** TO DO **
The expected output is an exact restatement of all the records.

SOURCE INFORMATION START

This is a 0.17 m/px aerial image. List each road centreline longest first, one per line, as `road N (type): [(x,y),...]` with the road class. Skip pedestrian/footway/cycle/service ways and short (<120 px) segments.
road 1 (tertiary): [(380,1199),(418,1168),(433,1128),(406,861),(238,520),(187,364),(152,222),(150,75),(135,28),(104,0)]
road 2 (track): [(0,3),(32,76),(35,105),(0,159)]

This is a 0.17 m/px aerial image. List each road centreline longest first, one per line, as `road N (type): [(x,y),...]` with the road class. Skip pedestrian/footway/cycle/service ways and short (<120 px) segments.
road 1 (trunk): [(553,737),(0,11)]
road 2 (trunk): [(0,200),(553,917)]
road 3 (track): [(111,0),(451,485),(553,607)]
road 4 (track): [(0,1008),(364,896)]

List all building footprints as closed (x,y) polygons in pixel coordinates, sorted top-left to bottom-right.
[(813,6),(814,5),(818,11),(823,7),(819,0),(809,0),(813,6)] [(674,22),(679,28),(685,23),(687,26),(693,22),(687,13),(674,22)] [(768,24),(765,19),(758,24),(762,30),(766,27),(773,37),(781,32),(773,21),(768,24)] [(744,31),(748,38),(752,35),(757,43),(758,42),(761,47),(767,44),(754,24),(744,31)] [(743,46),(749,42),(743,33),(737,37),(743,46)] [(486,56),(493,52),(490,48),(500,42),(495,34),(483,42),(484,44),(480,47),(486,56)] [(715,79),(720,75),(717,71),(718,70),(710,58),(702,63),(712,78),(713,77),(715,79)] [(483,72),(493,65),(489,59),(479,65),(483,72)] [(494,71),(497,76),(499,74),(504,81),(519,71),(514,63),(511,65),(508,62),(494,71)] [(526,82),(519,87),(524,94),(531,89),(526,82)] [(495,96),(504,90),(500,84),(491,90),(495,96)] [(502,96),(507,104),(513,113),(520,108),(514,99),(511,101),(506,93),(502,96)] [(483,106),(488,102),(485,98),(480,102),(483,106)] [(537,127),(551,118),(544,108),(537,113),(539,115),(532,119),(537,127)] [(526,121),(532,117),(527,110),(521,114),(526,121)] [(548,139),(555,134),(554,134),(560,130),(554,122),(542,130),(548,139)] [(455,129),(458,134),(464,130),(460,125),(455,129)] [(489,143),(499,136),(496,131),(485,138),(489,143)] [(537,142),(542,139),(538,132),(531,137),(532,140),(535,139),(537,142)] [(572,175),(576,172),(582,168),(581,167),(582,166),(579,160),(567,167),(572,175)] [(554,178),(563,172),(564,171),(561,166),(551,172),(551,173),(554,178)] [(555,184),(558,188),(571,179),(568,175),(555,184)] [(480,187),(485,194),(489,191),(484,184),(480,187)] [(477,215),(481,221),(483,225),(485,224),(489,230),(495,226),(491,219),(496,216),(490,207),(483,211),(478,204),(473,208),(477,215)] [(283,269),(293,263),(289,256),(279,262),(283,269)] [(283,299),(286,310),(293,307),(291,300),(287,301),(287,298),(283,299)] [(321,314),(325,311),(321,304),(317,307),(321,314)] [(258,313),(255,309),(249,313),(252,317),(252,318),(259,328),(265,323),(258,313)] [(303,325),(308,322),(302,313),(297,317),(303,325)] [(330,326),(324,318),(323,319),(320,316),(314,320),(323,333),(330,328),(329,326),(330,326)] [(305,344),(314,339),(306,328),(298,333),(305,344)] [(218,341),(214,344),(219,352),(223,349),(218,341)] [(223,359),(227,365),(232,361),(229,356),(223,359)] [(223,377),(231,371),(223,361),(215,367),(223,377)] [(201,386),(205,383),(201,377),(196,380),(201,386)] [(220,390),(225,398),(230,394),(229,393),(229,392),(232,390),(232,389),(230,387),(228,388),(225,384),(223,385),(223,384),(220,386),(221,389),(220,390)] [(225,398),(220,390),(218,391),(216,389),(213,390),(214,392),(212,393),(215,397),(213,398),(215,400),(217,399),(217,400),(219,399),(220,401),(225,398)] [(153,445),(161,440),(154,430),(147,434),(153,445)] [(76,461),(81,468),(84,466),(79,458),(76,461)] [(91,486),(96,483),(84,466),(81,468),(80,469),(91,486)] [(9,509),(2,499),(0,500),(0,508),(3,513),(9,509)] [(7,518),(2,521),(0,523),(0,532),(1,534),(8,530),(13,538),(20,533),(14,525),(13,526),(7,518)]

SOURCE INFORMATION END

** ANSWER SECTION **
This is a 0.17 m/px aerial image. List each road centreline longest first, one per line, as `road N (type): [(x,y),...]` with the road class. Skip pedestrian/footway/cycle/service ways and short (<120 px) segments.
road 1 (tertiary): [(380,1199),(418,1168),(433,1128),(406,861),(238,520),(187,364),(152,222),(150,75),(135,28),(104,0)]
road 2 (track): [(0,3),(32,76),(35,105),(0,159)]

This is a 0.17 m/px aerial image. List each road centreline longest first, one per line, as `road N (type): [(x,y),...]` with the road class. Skip pedestrian/footway/cycle/service ways and short (<120 px) segments.
road 1 (trunk): [(553,737),(0,11)]
road 2 (trunk): [(0,200),(553,917)]
road 3 (track): [(111,0),(451,485),(553,607)]
road 4 (track): [(0,1008),(364,896)]

List all building footprints as closed (x,y) polygons in pixel coordinates, sorted top-left to bottom-right.
[(813,6),(814,5),(818,11),(823,7),(819,0),(809,0),(813,6)] [(674,22),(679,28),(685,23),(687,26),(693,22),(687,13),(674,22)] [(768,24),(765,19),(758,24),(762,30),(766,27),(773,37),(781,32),(773,21),(768,24)] [(744,31),(748,38),(752,35),(757,43),(758,42),(761,47),(767,44),(754,24),(744,31)] [(743,46),(749,42),(743,33),(737,37),(743,46)] [(486,56),(493,52),(490,48),(500,42),(495,34),(483,42),(484,44),(480,47),(486,56)] [(715,79),(720,75),(717,71),(718,70),(710,58),(702,63),(712,78),(713,77),(715,79)] [(483,72),(493,65),(489,59),(479,65),(483,72)] [(494,71),(497,76),(499,74),(504,81),(519,71),(514,63),(511,65),(508,62),(494,71)] [(526,82),(519,87),(524,94),(531,89),(526,82)] [(495,96),(504,90),(500,84),(491,90),(495,96)] [(502,96),(507,104),(513,113),(520,108),(514,99),(511,101),(506,93),(502,96)] [(483,106),(488,102),(485,98),(480,102),(483,106)] [(537,127),(551,118),(544,108),(537,113),(539,115),(532,119),(537,127)] [(526,121),(532,117),(527,110),(521,114),(526,121)] [(548,139),(555,134),(554,134),(560,130),(554,122),(542,130),(548,139)] [(455,129),(458,134),(464,130),(460,125),(455,129)] [(489,143),(499,136),(496,131),(485,138),(489,143)] [(537,142),(542,139),(538,132),(531,137),(532,140),(535,139),(537,142)] [(572,175),(576,172),(582,168),(581,167),(582,166),(579,160),(567,167),(572,175)] [(554,178),(563,172),(564,171),(561,166),(551,172),(551,173),(554,178)] [(555,184),(558,188),(571,179),(568,175),(555,184)] [(480,187),(485,194),(489,191),(484,184),(480,187)] [(477,215),(481,221),(483,225),(485,224),(489,230),(495,226),(491,219),(496,216),(490,207),(483,211),(478,204),(473,208),(477,215)] [(283,269),(293,263),(289,256),(279,262),(283,269)] [(283,299),(286,310),(293,307),(291,300),(287,301),(287,298),(283,299)] [(321,314),(325,311),(321,304),(317,307),(321,314)] [(258,313),(255,309),(249,313),(252,317),(252,318),(259,328),(265,323),(258,313)] [(303,325),(308,322),(302,313),(297,317),(303,325)] [(330,326),(324,318),(323,319),(320,316),(314,320),(323,333),(330,328),(329,326),(330,326)] [(305,344),(314,339),(306,328),(298,333),(305,344)] [(218,341),(214,344),(219,352),(223,349),(218,341)] [(223,359),(227,365),(232,361),(229,356),(223,359)] [(223,377),(231,371),(223,361),(215,367),(223,377)] [(201,386),(205,383),(201,377),(196,380),(201,386)] [(220,390),(225,398),(230,394),(229,393),(229,392),(232,390),(232,389),(230,387),(228,388),(225,384),(223,385),(223,384),(220,386),(221,389),(220,390)] [(225,398),(220,390),(218,391),(216,389),(213,390),(214,392),(212,393),(215,397),(213,398),(215,400),(217,399),(217,400),(219,399),(220,401),(225,398)] [(153,445),(161,440),(154,430),(147,434),(153,445)] [(76,461),(81,468),(84,466),(79,458),(76,461)] [(91,486),(96,483),(84,466),(81,468),(80,469),(91,486)] [(9,509),(2,499),(0,500),(0,508),(3,513),(9,509)] [(7,518),(2,521),(0,523),(0,532),(1,534),(8,530),(13,538),(20,533),(14,525),(13,526),(7,518)]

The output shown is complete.